▶ **Exercise directions**
Could you restate word for word every line from the one containing "white strawberry: 2 -> 1" to the end of the data below, pictures excluded?
*** Dataset entries ***
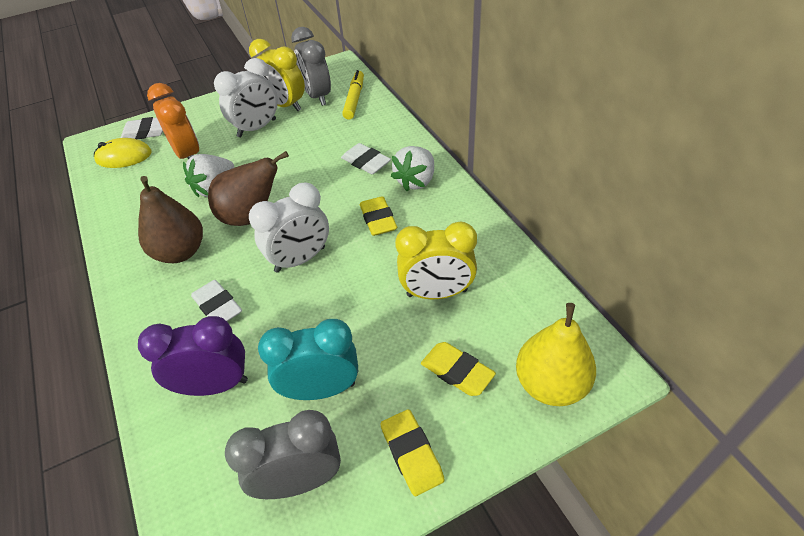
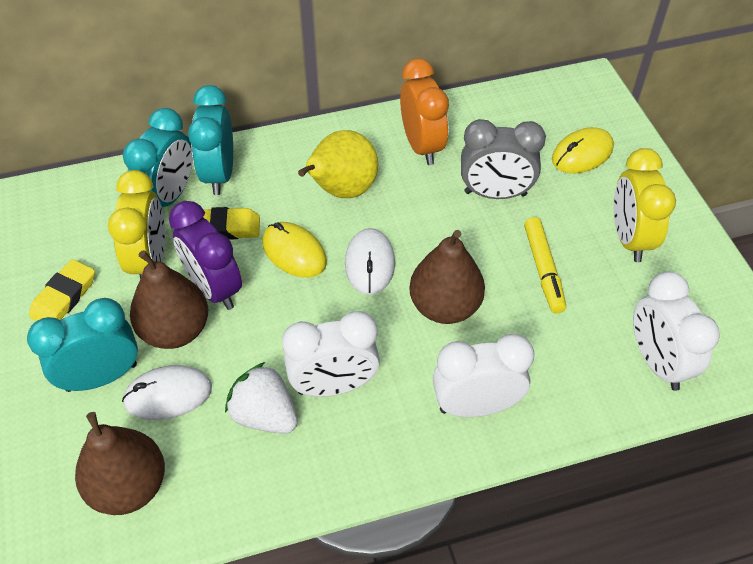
brown pear: 2 -> 3
grey clock: 2 -> 1
turquoise clock: 1 -> 3
white clock: 2 -> 3
white eraser: 3 -> 0
white mouse: 0 -> 2
white strawberry: 2 -> 1
yellow eraser: 3 -> 2
yellow mouse: 1 -> 2

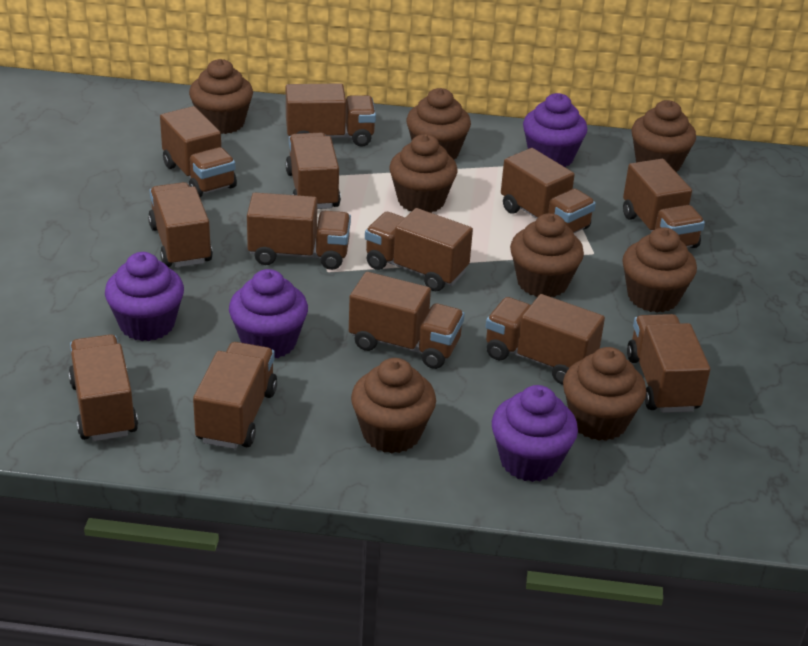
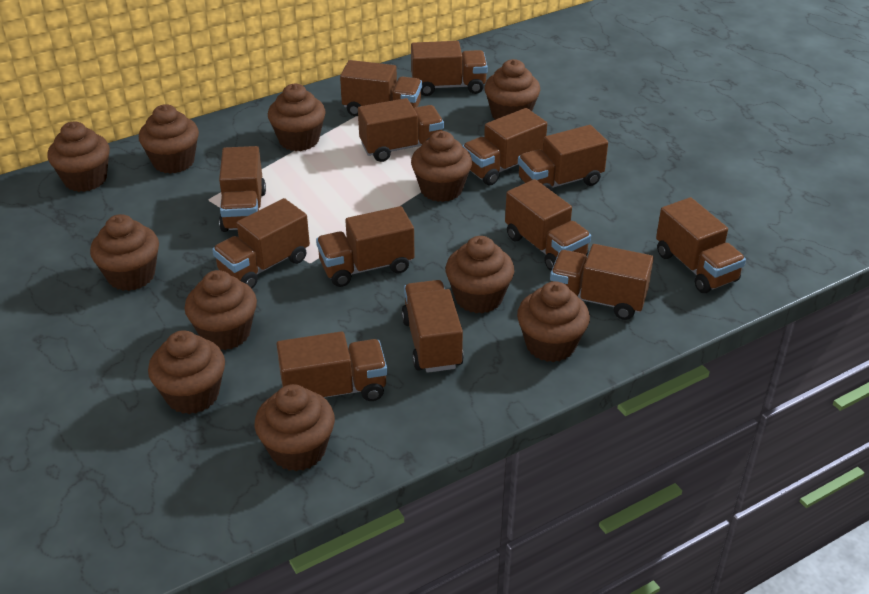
brown cupcake: 8 -> 11
purple cupcake: 4 -> 0

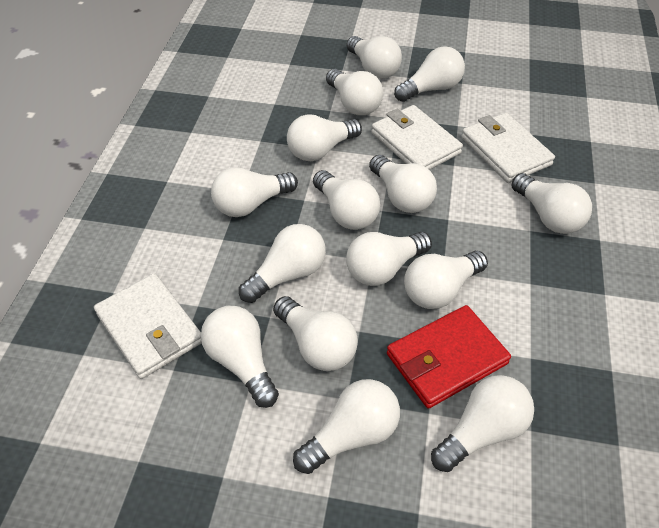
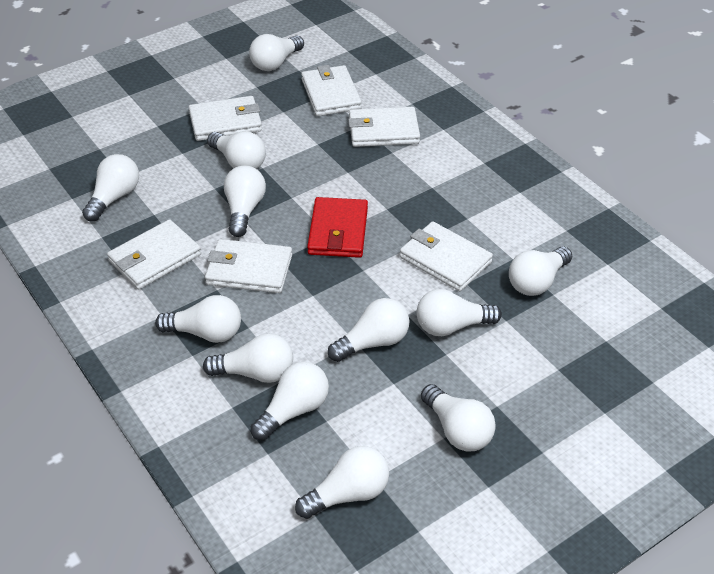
white light bulb: 15 -> 12
white wallet: 3 -> 6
*** End of Dataset entries ***
▶ **Reply**
white strawberry: 2 -> 1
yellow eraser: 3 -> 2
yellow mouse: 1 -> 2

brown cupcake: 8 -> 11
purple cupcake: 4 -> 0

white light bulb: 15 -> 12
white wallet: 3 -> 6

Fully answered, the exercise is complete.